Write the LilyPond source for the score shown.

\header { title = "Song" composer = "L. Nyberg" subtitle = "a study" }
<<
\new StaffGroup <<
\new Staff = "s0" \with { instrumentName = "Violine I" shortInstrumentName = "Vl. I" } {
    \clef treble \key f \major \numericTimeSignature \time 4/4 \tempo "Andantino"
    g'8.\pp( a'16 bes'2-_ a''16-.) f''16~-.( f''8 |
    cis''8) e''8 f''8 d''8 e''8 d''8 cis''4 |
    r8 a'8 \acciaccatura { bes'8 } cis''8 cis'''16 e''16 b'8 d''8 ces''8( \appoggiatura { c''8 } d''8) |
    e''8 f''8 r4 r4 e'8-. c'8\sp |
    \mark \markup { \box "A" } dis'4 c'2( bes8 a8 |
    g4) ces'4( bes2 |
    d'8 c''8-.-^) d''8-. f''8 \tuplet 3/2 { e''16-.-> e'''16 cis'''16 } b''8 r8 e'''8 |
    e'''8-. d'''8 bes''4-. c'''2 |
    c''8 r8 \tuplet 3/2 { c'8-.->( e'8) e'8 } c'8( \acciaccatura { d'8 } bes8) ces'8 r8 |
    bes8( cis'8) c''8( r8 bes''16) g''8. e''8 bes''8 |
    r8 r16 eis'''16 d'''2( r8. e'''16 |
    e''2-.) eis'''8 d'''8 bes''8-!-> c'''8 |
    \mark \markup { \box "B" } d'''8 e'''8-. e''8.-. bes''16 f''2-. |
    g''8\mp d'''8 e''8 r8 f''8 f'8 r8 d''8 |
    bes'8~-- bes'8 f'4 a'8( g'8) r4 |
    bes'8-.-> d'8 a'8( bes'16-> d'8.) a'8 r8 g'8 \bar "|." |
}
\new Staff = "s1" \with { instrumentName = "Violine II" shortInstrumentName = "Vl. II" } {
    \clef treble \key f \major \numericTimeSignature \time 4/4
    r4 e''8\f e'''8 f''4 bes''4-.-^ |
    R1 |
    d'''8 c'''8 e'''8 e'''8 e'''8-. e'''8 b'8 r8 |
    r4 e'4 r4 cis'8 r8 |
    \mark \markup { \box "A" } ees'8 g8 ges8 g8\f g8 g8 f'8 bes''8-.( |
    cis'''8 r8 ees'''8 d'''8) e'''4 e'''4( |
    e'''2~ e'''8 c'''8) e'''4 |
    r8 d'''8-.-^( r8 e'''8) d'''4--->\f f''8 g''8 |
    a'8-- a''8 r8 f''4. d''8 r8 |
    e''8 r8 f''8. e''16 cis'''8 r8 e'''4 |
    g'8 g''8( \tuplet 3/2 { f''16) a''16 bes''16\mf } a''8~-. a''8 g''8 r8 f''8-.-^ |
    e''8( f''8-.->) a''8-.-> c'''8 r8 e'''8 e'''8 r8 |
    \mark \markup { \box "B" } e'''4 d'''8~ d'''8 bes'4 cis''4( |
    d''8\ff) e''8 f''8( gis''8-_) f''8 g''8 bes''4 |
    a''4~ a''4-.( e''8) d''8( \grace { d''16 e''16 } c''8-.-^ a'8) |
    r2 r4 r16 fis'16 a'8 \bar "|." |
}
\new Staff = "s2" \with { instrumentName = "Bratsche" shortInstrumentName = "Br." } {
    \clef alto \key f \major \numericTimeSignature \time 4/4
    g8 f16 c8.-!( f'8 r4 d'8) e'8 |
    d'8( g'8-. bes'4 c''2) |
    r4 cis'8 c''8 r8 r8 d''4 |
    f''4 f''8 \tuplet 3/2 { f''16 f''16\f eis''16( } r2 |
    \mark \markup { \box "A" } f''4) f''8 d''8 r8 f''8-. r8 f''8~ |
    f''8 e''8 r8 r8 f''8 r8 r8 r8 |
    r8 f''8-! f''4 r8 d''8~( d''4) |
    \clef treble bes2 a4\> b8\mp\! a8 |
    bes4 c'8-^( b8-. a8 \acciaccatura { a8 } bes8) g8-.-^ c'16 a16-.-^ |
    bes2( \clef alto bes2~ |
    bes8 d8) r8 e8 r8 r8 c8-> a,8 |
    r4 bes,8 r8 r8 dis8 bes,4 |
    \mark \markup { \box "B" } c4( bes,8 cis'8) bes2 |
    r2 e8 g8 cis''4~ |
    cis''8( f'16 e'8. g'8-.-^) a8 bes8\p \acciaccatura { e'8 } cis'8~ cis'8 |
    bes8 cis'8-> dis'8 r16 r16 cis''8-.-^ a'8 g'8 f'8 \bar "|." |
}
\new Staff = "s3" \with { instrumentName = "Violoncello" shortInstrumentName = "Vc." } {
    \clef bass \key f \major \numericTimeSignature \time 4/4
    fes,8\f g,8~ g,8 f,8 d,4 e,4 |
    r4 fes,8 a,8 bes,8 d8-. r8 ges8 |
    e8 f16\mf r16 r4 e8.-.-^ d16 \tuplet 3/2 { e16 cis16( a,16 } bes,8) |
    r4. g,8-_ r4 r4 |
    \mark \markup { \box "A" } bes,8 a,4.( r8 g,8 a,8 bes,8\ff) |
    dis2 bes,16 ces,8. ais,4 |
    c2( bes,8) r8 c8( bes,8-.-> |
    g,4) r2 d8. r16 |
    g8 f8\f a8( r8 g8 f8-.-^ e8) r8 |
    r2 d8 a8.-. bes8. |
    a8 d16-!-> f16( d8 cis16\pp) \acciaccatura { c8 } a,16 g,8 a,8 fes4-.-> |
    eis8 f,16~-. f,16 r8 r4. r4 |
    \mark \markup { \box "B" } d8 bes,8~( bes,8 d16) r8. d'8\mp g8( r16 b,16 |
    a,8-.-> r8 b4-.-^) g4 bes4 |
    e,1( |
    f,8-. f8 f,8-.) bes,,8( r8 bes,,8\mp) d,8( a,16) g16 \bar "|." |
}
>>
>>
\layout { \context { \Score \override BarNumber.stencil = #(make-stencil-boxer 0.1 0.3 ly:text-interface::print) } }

_ _ _ _ _ _ _

▶ **Task prompt**
Which lines of the records above contain the string "alto"? Pull out each of those lines, and treat uppercase and lowercase letters as different.

▶ **Result**
    \clef alto \key f \major \numericTimeSignature \time 4/4
    bes2( \clef alto bes2~ |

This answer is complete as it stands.